TASK ITEM:
Entries follow. Give back exactly the lines starting at the one containing "purple arrow: (143, 80) -> (147, 75), moved" and ending at the one containing "black star: (55, 70)", and no other lines.

[Data items]
^^^^

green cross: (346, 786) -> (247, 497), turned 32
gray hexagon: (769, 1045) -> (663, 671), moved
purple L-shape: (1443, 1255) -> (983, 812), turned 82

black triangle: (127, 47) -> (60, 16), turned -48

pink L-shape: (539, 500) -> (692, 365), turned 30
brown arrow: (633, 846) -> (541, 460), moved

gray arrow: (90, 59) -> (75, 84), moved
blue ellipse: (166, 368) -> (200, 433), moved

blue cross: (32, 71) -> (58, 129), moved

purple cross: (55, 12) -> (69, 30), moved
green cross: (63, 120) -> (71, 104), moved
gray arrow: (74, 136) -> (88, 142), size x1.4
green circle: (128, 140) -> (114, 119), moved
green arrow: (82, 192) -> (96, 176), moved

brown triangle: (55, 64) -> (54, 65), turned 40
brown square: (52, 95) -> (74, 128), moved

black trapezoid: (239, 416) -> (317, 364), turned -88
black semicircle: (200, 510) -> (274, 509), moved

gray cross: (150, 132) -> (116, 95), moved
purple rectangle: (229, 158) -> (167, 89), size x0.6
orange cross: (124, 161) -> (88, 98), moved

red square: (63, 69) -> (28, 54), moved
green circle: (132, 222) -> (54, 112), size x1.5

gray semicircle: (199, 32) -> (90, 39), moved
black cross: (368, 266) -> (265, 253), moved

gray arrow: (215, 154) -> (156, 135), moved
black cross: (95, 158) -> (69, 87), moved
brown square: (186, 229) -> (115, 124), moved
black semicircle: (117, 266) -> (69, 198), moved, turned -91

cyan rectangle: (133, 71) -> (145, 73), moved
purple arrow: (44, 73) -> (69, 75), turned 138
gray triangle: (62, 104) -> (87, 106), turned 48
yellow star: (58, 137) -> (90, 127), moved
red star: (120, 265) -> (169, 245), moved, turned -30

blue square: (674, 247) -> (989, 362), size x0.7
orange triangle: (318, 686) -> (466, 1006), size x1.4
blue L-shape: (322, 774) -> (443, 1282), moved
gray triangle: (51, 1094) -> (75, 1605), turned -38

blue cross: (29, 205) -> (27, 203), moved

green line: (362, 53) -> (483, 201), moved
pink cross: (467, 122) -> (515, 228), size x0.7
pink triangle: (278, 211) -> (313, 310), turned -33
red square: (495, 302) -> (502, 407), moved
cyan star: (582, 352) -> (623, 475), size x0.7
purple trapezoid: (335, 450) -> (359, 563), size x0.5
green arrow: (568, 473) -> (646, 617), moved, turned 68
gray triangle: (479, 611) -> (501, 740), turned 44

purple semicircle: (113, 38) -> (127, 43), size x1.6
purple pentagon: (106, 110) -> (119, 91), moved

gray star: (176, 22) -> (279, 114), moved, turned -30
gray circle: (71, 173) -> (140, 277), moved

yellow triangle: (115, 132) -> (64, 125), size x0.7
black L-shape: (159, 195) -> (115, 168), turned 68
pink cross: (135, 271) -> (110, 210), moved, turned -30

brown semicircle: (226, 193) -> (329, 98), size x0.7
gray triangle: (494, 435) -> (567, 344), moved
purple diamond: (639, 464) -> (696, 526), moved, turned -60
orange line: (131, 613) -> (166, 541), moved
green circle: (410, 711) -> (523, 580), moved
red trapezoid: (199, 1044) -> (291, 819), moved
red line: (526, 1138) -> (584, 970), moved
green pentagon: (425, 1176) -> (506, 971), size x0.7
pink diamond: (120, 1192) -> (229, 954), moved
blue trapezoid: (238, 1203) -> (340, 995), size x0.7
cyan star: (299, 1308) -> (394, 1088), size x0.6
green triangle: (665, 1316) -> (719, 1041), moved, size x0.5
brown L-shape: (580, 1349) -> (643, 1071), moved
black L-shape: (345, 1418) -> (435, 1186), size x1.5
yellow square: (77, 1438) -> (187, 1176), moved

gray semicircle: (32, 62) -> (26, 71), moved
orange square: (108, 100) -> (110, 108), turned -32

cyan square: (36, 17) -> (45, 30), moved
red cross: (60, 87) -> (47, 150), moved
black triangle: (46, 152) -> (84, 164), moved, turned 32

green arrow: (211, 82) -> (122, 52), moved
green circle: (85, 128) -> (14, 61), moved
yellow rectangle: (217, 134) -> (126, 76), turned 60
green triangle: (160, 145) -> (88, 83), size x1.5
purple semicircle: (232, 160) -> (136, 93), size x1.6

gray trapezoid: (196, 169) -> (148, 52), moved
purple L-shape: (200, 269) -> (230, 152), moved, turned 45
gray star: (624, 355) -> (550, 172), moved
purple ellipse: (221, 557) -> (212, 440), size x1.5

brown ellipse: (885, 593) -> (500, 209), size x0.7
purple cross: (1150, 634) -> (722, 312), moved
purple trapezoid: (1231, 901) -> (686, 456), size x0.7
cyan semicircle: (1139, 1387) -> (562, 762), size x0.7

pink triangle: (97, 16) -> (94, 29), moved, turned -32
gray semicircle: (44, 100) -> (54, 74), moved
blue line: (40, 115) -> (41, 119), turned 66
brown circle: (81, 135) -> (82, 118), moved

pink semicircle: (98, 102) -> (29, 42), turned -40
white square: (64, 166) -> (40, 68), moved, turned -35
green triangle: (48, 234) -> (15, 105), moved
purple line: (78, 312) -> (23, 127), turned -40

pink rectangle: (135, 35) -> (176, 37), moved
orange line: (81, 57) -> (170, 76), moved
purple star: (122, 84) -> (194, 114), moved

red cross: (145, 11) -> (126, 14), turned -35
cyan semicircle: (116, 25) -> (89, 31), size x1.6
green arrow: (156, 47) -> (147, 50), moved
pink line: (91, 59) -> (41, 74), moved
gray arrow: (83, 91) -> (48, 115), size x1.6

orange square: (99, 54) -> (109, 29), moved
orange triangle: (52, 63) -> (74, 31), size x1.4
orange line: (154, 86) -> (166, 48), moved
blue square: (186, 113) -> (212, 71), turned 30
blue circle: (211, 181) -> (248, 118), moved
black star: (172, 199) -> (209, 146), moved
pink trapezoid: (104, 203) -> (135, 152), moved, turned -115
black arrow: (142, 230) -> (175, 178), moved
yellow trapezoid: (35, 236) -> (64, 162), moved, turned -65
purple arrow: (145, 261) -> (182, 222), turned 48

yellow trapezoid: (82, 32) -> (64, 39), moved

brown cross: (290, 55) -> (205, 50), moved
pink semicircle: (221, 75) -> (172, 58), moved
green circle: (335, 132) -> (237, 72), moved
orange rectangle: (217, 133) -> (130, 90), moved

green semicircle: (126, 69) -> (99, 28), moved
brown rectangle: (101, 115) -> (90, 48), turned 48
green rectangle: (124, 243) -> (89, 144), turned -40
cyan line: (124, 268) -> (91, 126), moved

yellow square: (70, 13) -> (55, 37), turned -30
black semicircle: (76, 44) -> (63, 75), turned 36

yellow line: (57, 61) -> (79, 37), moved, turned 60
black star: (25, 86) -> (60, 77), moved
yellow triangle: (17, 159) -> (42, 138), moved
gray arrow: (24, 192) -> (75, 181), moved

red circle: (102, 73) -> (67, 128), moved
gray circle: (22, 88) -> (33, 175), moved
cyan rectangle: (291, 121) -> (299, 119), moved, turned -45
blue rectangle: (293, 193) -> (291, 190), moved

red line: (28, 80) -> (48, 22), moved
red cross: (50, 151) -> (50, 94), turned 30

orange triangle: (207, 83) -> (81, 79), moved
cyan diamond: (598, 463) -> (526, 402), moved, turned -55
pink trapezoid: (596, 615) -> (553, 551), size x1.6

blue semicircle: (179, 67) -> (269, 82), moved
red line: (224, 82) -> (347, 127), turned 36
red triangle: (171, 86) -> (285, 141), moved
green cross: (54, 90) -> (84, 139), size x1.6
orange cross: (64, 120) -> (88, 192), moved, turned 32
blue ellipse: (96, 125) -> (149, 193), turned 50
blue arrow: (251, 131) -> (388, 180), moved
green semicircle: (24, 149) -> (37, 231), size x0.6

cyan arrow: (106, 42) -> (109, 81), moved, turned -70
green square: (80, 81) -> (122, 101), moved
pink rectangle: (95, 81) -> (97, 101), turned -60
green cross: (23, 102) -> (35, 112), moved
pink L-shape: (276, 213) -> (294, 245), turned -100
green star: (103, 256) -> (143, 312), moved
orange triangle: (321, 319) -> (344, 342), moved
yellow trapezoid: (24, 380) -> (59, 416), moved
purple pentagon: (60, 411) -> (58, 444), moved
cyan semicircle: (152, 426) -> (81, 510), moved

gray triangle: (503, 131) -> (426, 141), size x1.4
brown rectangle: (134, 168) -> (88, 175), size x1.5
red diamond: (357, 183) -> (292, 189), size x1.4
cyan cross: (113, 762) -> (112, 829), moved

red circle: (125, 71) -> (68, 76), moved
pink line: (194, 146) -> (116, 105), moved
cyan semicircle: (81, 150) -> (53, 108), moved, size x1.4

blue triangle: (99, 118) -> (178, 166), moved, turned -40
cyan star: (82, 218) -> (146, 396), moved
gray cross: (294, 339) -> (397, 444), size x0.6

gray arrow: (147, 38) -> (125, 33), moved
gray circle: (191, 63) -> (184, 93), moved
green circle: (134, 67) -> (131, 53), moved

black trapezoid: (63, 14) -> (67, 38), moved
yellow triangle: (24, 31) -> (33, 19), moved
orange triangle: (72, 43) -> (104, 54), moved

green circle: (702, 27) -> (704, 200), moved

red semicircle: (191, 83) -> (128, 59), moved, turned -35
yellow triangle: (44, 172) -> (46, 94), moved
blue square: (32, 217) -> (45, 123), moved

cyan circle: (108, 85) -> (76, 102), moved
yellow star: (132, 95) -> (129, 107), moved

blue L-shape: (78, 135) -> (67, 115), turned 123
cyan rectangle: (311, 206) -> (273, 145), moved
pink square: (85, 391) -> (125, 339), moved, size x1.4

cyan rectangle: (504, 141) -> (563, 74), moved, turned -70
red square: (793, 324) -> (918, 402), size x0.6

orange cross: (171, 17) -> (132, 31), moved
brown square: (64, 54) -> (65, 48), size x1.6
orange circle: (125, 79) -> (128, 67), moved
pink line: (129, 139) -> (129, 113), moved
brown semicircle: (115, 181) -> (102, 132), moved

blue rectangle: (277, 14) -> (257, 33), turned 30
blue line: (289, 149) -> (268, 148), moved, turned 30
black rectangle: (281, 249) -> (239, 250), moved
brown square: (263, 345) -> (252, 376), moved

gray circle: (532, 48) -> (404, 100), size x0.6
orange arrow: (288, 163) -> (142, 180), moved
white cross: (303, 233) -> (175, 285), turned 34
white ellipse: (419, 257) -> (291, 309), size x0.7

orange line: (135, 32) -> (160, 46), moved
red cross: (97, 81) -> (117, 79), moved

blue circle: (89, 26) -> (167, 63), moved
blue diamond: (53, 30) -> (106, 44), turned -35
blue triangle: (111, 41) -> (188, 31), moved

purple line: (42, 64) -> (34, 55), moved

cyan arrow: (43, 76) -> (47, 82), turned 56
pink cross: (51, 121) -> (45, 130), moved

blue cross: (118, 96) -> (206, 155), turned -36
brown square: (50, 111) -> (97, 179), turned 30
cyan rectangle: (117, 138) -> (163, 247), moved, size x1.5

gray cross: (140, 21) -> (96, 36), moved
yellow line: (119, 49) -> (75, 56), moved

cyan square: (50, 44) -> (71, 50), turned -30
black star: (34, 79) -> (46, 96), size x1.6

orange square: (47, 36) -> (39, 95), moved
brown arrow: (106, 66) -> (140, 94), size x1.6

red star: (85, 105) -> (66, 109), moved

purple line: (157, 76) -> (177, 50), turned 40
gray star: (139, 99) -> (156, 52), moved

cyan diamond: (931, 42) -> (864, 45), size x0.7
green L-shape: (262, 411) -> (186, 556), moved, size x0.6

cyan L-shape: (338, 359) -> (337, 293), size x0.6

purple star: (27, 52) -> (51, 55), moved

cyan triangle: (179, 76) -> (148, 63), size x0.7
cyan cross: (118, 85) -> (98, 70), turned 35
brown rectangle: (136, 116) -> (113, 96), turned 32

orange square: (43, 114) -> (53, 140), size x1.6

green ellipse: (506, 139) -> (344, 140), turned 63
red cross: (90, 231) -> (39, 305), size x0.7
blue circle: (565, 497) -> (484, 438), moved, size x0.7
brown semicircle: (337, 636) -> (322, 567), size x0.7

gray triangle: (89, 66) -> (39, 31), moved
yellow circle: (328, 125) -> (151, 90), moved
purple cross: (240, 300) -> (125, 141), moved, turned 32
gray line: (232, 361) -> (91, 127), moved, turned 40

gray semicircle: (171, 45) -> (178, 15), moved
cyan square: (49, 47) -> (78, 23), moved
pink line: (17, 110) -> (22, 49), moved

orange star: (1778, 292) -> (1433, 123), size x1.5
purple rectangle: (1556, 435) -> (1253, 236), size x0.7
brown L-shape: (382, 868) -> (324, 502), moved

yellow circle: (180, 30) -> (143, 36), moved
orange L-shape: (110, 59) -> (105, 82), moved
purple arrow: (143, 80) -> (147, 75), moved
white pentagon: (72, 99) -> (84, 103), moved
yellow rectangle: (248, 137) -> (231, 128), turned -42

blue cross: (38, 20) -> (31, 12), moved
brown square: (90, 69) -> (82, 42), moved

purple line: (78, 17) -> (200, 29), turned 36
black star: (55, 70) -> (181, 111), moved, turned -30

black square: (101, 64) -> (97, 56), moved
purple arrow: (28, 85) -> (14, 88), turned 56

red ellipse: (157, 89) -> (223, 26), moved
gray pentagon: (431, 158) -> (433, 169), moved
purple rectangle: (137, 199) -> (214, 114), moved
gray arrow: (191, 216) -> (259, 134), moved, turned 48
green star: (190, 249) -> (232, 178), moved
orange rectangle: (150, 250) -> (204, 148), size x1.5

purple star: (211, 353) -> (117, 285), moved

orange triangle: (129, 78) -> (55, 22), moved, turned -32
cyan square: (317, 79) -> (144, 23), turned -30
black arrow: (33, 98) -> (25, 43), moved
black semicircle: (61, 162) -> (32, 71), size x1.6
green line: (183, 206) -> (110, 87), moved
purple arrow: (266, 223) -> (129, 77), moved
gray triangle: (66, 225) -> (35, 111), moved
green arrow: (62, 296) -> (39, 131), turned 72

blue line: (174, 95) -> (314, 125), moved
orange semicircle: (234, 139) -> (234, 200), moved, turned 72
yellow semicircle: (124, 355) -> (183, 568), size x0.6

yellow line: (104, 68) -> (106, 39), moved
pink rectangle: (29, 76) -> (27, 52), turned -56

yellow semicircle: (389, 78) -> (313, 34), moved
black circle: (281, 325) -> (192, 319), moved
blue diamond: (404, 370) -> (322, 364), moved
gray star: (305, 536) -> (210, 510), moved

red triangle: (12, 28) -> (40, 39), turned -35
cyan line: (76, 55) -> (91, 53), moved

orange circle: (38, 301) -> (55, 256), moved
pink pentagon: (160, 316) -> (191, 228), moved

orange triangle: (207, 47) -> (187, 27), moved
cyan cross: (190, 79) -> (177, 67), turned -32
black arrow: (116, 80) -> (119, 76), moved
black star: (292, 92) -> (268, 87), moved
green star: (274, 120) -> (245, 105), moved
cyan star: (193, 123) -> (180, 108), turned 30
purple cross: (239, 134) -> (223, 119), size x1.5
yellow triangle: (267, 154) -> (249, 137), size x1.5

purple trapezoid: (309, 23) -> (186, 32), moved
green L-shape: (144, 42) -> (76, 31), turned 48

^^^^

ANSWER BELOW:
purple arrow: (143, 80) -> (147, 75), moved
white pentagon: (72, 99) -> (84, 103), moved
yellow rectangle: (248, 137) -> (231, 128), turned -42

blue cross: (38, 20) -> (31, 12), moved
brown square: (90, 69) -> (82, 42), moved

purple line: (78, 17) -> (200, 29), turned 36
black star: (55, 70) -> (181, 111), moved, turned -30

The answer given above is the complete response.